§ **Work to do**:
Pull out every line of the records below that contains the string "clef", treating uppercase and lowercase letters as different.

§ **Collection entries**:
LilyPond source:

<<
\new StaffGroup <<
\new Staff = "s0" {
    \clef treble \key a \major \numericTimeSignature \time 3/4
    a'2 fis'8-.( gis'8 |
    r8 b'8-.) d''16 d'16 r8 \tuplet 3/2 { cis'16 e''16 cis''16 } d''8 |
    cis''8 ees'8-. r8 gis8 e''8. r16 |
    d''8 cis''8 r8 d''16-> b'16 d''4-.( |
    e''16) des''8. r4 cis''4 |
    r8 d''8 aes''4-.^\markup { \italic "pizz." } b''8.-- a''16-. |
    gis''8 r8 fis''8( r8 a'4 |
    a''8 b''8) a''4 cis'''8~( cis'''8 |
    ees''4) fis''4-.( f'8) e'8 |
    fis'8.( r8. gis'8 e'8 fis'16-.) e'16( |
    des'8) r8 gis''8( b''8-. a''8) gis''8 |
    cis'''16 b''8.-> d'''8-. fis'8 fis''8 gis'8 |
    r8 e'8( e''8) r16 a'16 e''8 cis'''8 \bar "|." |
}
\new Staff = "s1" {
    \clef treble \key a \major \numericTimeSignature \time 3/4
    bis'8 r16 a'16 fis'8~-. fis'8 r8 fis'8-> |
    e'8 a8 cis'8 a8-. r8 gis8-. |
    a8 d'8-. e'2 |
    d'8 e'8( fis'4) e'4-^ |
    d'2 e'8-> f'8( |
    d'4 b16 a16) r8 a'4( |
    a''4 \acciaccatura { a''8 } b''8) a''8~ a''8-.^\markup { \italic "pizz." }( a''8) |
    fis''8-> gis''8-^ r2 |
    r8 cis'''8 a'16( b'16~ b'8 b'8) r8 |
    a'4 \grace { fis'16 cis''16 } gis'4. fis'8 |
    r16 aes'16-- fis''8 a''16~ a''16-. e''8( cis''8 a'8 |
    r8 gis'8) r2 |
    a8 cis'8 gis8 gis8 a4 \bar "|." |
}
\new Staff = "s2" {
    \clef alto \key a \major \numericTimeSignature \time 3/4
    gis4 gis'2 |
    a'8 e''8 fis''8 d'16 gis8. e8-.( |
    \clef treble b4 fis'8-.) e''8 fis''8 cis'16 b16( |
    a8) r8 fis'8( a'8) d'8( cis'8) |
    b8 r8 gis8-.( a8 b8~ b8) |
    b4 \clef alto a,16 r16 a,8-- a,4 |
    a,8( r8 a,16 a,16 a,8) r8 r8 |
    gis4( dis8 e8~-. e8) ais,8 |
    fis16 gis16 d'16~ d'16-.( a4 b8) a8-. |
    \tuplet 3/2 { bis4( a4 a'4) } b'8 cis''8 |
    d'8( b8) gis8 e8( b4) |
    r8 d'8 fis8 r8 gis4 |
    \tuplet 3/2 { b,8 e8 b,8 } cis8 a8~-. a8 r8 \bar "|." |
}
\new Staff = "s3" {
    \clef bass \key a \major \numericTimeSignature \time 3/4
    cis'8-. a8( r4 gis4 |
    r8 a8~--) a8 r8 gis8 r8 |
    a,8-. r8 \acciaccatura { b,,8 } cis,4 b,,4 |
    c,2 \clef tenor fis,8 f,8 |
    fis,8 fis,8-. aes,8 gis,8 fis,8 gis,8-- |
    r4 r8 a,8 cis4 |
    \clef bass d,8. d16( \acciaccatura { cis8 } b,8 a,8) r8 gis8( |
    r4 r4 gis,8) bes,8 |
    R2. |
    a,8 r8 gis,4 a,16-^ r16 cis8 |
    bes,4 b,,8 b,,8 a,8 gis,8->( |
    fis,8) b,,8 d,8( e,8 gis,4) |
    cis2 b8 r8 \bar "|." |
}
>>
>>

§ **Solution to the problem**:
    \clef treble \key a \major \numericTimeSignature \time 3/4
    \clef treble \key a \major \numericTimeSignature \time 3/4
    \clef alto \key a \major \numericTimeSignature \time 3/4
    \clef treble b4 fis'8-.) e''8 fis''8 cis'16 b16( |
    b4 \clef alto a,16 r16 a,8-- a,4 |
    \clef bass \key a \major \numericTimeSignature \time 3/4
    c,2 \clef tenor fis,8 f,8 |
    \clef bass d,8. d16( \acciaccatura { cis8 } b,8 a,8) r8 gis8( |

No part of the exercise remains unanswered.